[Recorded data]

◆ ◆ ◆ ◆ ◆ ◆ ◆

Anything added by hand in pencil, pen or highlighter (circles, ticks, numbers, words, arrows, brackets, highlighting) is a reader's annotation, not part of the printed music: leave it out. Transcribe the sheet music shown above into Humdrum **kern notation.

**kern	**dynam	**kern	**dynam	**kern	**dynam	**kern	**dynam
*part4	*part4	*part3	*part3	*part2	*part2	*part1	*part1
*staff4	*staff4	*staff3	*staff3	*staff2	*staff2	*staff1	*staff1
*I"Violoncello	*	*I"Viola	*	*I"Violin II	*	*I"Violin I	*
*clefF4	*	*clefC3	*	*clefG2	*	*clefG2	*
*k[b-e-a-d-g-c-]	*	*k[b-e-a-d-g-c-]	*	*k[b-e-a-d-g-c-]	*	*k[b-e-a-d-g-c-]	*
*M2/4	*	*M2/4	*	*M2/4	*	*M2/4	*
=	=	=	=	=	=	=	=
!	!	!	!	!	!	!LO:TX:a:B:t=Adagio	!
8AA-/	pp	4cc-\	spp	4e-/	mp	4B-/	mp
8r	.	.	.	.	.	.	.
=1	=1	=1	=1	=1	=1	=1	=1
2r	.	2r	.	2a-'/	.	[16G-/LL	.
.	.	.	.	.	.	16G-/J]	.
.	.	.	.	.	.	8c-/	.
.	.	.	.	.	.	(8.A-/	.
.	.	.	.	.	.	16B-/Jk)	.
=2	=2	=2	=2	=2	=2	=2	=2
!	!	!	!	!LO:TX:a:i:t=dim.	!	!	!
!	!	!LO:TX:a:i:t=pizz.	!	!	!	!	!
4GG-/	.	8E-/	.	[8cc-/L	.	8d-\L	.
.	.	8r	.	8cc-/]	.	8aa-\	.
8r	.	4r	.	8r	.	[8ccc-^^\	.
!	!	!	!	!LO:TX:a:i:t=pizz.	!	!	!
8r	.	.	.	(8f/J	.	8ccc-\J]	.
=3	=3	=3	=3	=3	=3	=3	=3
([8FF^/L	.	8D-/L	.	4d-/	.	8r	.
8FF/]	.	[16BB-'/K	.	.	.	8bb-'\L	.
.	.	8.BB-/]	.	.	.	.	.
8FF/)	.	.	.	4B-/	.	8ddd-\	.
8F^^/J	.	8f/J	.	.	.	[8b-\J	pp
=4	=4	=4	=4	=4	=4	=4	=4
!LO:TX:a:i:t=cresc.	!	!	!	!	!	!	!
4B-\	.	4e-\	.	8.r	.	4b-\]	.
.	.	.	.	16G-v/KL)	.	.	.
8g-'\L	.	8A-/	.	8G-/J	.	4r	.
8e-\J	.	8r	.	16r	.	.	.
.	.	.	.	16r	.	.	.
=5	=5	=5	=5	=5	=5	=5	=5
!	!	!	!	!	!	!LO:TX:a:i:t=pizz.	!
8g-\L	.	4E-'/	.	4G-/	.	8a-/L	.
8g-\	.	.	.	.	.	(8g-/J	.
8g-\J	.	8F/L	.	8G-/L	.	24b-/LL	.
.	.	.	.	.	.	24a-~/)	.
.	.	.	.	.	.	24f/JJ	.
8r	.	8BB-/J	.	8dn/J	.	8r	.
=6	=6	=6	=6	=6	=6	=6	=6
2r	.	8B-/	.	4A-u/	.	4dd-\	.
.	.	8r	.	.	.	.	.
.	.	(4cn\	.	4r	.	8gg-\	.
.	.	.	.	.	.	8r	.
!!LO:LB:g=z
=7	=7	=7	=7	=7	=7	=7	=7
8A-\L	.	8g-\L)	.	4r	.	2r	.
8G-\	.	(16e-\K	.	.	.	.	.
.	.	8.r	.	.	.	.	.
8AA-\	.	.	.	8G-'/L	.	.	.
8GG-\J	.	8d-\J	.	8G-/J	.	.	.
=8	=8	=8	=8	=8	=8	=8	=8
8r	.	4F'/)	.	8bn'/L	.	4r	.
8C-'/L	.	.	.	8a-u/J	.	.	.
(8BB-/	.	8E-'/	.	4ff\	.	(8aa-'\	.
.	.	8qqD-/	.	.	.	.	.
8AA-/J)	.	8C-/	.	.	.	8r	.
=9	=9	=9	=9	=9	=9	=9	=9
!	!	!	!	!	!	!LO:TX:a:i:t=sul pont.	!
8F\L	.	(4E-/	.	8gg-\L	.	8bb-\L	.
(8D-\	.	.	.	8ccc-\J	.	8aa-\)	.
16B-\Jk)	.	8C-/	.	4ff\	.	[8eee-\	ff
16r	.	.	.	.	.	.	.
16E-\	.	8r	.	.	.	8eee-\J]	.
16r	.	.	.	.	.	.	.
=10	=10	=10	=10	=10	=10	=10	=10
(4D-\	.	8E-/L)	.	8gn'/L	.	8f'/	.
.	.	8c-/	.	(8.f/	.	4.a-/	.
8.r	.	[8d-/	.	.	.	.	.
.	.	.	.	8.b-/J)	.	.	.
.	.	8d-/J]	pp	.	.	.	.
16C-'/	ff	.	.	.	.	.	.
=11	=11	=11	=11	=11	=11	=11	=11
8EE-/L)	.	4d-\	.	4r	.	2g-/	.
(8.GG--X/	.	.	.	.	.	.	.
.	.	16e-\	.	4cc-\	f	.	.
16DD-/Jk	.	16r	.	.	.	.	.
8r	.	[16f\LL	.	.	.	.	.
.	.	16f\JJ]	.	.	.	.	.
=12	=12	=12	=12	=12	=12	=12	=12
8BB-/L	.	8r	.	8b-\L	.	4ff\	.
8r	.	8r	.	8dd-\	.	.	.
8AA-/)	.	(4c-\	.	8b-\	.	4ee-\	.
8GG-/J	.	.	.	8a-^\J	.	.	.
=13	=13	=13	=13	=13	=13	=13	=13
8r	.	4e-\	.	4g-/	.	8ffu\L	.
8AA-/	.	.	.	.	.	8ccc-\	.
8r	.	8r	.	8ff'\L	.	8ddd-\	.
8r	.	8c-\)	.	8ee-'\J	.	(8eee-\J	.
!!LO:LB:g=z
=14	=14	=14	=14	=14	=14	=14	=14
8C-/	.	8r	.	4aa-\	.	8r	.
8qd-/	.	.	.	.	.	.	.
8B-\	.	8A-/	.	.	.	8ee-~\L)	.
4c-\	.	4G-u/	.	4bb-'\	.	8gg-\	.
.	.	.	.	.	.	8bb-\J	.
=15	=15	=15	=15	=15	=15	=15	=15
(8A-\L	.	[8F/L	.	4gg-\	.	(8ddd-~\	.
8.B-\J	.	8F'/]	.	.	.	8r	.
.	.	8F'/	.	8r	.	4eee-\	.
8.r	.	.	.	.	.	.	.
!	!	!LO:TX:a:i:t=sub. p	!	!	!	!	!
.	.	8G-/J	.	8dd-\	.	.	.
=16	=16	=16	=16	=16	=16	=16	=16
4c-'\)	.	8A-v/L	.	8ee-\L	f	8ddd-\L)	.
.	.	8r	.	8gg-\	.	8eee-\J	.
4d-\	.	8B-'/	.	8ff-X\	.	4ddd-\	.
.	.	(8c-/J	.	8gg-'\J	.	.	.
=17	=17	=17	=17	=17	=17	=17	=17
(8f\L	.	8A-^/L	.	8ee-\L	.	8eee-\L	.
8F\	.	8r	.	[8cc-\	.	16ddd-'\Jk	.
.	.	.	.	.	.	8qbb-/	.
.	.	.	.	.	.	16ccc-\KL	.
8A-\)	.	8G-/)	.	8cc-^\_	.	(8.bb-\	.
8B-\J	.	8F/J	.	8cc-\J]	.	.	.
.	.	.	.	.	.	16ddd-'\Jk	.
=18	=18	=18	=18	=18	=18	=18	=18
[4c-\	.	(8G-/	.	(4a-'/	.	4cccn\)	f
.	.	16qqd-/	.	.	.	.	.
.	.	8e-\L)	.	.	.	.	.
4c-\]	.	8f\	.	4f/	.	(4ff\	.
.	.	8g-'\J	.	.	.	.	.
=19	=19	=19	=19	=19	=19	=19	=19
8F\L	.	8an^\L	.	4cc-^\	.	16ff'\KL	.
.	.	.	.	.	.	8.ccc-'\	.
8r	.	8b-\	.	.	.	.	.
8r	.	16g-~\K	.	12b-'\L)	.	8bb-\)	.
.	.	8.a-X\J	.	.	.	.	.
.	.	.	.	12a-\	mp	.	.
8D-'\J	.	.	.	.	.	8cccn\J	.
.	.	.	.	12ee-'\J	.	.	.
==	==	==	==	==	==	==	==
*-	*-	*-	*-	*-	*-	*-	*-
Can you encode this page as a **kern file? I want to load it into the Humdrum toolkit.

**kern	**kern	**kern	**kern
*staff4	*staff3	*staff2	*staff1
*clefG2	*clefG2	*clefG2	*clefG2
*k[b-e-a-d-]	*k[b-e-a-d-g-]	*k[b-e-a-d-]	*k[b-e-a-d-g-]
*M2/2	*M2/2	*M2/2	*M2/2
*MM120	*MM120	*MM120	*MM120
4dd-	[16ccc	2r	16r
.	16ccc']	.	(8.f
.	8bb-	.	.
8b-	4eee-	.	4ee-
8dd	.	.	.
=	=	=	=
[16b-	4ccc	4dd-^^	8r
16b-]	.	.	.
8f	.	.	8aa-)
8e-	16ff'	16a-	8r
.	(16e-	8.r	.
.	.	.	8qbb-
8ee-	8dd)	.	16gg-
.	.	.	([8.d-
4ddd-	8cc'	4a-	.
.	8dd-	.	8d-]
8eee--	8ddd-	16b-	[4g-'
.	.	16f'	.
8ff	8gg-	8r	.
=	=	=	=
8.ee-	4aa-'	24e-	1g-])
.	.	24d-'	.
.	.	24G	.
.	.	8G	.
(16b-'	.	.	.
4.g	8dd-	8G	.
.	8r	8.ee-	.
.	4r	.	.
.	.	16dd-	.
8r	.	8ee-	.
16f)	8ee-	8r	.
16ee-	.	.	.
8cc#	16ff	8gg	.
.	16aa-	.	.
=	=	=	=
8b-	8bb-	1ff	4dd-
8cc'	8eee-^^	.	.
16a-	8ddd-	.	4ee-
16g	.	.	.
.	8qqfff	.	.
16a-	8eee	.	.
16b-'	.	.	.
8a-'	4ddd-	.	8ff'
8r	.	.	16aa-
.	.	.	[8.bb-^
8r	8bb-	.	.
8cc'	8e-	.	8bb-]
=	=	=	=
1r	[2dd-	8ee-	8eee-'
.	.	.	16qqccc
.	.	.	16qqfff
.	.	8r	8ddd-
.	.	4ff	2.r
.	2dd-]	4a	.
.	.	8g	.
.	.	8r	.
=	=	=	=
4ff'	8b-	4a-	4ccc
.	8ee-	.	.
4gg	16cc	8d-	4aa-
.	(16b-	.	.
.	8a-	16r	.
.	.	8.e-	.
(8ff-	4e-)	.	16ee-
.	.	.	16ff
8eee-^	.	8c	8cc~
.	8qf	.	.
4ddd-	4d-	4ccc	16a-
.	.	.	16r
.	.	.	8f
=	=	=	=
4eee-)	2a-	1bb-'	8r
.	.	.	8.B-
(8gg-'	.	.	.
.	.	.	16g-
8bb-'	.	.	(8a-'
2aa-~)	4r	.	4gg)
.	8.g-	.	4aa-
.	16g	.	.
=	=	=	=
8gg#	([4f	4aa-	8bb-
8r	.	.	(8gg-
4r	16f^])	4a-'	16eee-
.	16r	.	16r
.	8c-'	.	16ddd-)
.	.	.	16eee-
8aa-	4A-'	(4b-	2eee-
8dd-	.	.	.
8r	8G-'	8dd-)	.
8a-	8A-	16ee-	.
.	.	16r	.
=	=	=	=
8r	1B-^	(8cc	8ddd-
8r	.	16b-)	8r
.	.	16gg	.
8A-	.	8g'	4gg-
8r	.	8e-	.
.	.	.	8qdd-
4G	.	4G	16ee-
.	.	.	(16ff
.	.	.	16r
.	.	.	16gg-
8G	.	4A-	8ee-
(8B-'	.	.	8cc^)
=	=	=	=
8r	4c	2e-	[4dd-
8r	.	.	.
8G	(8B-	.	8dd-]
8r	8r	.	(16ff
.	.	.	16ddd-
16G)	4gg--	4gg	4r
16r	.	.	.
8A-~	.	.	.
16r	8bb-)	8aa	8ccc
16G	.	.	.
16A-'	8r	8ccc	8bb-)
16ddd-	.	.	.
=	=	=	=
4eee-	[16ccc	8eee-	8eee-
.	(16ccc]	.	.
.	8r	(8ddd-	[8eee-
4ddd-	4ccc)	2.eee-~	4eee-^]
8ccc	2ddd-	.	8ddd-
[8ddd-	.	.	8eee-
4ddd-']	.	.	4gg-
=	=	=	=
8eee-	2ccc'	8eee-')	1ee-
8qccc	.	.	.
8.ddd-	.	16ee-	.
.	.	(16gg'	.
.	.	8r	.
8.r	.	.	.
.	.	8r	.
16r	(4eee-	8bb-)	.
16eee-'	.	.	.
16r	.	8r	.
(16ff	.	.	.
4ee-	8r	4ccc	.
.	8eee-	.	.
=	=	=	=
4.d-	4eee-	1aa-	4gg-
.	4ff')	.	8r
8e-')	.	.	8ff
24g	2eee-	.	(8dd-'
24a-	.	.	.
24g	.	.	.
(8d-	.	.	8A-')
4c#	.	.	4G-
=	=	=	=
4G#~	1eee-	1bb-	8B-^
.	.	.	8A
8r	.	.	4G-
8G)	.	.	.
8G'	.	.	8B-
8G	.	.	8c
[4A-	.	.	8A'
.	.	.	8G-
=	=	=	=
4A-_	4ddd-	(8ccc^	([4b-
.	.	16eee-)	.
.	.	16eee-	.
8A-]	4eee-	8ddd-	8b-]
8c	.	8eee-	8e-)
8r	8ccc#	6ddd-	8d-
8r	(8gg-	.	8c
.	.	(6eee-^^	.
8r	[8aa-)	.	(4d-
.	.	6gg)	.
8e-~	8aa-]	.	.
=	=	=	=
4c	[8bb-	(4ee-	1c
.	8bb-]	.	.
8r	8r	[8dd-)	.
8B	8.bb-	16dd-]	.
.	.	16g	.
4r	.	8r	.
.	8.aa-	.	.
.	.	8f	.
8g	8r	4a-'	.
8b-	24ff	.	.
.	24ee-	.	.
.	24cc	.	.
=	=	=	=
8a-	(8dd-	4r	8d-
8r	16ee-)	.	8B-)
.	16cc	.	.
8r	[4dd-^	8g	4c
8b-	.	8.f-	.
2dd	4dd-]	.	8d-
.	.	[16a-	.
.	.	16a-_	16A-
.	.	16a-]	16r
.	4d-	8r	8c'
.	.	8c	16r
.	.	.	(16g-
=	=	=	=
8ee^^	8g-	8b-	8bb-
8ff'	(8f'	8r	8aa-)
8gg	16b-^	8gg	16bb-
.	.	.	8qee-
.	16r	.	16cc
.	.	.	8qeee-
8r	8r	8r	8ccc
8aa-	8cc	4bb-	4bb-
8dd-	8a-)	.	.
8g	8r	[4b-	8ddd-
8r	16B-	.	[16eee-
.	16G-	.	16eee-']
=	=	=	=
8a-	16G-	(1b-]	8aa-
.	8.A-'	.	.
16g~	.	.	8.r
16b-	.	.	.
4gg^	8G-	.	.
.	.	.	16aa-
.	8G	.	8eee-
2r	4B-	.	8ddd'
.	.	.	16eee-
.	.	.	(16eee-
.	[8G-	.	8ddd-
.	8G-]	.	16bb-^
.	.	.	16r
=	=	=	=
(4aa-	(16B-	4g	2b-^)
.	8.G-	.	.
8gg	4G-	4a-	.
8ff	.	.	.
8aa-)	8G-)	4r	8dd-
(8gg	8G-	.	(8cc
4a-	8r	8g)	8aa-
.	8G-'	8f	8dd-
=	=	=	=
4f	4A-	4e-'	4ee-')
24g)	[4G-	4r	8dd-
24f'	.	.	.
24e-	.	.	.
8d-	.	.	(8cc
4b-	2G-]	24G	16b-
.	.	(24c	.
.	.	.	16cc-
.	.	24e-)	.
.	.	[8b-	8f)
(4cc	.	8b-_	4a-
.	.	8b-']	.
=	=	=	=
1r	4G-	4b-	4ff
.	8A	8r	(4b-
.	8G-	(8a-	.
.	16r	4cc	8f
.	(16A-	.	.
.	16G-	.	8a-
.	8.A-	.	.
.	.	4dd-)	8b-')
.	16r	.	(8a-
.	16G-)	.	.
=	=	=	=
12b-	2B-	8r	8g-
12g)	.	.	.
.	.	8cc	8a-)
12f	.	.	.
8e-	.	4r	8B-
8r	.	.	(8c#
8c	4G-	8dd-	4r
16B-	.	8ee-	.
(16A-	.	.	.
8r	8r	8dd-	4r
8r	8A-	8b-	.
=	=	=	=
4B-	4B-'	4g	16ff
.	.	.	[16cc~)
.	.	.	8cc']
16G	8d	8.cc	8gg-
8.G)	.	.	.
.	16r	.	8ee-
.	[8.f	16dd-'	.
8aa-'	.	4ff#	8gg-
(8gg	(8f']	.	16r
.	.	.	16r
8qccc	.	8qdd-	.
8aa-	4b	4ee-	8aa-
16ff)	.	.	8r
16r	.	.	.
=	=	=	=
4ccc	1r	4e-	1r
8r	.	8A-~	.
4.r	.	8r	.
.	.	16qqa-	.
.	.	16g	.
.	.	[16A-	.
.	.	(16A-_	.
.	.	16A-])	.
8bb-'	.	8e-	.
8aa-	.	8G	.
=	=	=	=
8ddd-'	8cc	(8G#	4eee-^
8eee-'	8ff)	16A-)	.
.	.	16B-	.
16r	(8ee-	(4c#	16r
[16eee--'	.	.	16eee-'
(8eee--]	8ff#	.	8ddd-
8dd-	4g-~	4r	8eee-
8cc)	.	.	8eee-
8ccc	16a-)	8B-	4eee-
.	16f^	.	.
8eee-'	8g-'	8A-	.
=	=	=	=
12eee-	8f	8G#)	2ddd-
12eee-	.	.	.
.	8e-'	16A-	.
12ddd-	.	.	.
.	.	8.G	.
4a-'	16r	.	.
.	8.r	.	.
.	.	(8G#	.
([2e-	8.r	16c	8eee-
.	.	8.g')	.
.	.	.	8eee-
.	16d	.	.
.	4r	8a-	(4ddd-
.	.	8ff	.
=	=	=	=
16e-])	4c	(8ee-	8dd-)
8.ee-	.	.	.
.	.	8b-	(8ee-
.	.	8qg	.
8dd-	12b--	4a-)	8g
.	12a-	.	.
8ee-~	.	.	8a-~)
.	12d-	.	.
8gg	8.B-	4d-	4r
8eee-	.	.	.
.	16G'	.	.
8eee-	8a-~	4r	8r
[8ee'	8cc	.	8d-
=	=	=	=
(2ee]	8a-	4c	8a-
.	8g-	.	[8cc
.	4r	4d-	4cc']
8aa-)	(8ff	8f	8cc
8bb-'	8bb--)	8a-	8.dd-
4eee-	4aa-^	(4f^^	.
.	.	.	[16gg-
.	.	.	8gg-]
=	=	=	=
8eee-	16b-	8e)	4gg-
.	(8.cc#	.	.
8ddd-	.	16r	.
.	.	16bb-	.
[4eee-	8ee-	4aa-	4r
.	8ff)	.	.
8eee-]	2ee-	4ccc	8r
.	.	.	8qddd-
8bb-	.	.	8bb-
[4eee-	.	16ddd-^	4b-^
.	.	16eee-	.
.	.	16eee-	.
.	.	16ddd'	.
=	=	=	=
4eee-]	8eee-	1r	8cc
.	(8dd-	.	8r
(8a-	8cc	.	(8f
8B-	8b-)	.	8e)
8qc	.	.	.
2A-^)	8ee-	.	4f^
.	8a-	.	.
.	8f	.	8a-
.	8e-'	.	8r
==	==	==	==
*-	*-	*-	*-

◆ ◆ ◆ ◆ ◆ ◆ ◆

■ TASK TO COMPLETE
How many lines of the records contain the string "into"? Reply with the number alone.

■ SOLVED PROBLEM
2